WHAT TO DO —
Copies of all lines containing the string "dumbbell" are needed from the data below.

PROVIDED INFORMATION —
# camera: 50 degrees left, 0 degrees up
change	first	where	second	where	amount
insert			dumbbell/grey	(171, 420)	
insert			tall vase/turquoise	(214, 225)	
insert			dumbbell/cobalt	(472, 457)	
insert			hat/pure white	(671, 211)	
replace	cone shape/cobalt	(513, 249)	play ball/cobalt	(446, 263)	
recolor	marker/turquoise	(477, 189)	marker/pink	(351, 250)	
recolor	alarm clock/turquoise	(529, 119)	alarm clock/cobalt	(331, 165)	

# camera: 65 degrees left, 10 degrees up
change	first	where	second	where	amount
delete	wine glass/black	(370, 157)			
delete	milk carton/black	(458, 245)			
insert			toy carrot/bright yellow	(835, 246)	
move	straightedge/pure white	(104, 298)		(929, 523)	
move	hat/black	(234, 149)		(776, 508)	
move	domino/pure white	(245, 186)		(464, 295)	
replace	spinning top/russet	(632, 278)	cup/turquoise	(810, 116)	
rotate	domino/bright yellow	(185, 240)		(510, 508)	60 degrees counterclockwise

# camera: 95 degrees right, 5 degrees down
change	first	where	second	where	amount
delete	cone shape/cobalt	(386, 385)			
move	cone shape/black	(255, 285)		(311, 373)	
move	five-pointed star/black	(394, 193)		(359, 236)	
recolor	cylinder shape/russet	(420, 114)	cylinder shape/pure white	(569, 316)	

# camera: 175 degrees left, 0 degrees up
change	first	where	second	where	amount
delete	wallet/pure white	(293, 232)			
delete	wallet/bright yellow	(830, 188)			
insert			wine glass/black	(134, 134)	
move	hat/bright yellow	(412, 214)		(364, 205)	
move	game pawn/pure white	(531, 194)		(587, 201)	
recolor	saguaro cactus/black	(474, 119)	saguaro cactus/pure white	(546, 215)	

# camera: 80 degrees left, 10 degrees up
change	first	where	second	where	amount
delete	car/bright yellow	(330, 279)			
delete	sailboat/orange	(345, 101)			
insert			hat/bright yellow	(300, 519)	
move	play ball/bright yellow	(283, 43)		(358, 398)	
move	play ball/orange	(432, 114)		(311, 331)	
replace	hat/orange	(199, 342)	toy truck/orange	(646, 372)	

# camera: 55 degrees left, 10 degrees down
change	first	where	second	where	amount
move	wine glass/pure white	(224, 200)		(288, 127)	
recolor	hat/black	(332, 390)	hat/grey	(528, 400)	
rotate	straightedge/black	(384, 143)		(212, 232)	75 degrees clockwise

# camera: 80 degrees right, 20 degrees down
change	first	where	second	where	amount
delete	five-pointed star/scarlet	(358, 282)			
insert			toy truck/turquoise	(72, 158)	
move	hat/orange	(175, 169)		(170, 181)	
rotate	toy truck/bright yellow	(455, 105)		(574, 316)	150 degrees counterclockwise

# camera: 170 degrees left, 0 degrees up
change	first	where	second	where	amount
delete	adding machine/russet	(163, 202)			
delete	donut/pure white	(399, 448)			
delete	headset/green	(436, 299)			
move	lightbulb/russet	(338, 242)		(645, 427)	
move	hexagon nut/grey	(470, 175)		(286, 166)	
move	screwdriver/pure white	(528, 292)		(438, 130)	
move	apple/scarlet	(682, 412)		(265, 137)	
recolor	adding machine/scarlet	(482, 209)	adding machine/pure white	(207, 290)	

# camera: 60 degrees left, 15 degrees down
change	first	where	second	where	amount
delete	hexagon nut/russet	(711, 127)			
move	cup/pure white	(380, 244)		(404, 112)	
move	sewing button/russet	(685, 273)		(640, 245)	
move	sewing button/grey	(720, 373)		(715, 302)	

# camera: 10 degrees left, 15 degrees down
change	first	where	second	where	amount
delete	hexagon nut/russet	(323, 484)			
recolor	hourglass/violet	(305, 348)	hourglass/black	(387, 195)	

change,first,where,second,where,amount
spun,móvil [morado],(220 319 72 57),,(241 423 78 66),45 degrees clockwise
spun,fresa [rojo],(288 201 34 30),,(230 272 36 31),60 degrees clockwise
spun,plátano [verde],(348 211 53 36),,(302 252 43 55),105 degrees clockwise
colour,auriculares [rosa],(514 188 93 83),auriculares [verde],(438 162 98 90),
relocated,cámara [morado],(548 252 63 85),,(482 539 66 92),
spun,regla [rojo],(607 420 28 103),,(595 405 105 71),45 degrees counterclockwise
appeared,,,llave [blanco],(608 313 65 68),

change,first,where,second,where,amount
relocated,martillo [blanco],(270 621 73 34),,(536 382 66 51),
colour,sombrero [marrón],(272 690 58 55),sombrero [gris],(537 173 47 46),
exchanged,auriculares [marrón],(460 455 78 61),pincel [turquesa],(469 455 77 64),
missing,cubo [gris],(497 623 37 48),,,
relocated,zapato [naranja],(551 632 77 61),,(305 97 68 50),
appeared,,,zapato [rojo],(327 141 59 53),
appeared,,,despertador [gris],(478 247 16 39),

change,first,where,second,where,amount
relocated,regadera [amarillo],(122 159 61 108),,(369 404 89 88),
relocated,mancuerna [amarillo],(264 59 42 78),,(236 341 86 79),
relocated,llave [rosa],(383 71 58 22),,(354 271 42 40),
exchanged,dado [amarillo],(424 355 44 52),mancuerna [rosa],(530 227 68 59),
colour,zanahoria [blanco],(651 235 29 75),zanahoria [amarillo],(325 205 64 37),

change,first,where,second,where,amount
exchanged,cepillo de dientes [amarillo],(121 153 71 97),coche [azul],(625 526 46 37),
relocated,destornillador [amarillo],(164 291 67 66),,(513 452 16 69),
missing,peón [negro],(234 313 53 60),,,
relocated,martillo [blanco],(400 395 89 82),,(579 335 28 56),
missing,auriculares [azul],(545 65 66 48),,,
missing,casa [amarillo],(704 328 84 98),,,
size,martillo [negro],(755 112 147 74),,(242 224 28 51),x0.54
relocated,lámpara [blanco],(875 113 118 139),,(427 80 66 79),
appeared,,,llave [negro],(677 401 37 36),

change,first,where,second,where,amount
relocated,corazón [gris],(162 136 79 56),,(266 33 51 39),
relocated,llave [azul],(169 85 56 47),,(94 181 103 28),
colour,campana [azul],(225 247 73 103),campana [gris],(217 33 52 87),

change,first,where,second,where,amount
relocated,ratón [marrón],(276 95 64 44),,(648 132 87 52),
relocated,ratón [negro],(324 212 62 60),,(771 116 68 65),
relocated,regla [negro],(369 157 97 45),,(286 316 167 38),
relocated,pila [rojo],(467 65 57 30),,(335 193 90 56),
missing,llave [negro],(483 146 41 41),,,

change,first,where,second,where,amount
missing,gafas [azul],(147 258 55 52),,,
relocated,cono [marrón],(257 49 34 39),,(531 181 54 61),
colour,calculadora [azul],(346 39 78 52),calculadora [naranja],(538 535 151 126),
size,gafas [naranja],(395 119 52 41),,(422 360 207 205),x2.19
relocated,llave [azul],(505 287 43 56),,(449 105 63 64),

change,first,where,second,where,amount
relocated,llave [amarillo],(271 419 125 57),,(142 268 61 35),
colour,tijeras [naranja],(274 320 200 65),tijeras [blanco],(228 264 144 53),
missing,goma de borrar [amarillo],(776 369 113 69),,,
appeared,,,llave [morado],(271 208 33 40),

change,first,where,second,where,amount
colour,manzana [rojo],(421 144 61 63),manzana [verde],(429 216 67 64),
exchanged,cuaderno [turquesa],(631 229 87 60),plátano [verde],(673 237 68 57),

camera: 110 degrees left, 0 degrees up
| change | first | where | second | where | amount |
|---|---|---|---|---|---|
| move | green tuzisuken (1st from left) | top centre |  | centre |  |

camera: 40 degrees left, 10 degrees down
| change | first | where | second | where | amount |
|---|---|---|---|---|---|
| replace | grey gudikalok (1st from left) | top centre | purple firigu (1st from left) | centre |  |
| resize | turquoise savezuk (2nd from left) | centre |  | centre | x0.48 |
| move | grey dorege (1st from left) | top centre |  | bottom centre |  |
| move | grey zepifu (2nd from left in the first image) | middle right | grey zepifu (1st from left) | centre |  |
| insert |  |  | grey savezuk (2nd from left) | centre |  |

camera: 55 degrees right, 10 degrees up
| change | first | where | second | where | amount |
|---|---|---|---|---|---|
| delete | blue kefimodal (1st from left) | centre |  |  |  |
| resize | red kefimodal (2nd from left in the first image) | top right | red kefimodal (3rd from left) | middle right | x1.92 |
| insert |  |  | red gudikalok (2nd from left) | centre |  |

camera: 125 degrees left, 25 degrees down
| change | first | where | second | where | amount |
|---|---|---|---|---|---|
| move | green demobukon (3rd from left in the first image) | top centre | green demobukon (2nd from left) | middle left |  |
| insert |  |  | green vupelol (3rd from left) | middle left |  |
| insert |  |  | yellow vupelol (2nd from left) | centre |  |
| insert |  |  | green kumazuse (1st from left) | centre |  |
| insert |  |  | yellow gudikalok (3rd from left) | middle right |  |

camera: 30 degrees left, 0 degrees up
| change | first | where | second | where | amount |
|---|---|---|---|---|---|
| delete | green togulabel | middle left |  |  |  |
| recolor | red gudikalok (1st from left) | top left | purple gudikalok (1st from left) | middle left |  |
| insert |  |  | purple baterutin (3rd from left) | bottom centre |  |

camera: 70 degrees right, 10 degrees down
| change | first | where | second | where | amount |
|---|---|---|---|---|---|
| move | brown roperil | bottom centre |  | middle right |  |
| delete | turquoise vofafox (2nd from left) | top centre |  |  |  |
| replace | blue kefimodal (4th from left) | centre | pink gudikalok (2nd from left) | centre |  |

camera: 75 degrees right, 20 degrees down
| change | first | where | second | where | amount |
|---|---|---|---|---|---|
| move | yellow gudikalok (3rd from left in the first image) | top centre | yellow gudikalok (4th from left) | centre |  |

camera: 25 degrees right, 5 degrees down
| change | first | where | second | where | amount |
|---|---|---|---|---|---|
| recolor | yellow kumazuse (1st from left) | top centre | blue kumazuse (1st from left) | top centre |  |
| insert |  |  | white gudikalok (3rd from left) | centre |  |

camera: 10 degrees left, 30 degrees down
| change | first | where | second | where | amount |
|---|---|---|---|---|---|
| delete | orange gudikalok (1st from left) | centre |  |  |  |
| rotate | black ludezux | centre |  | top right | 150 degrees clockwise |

SOLUTION FOR THIS TASK —
insert			dumbbell/grey	(171, 420)	
insert			dumbbell/cobalt	(472, 457)	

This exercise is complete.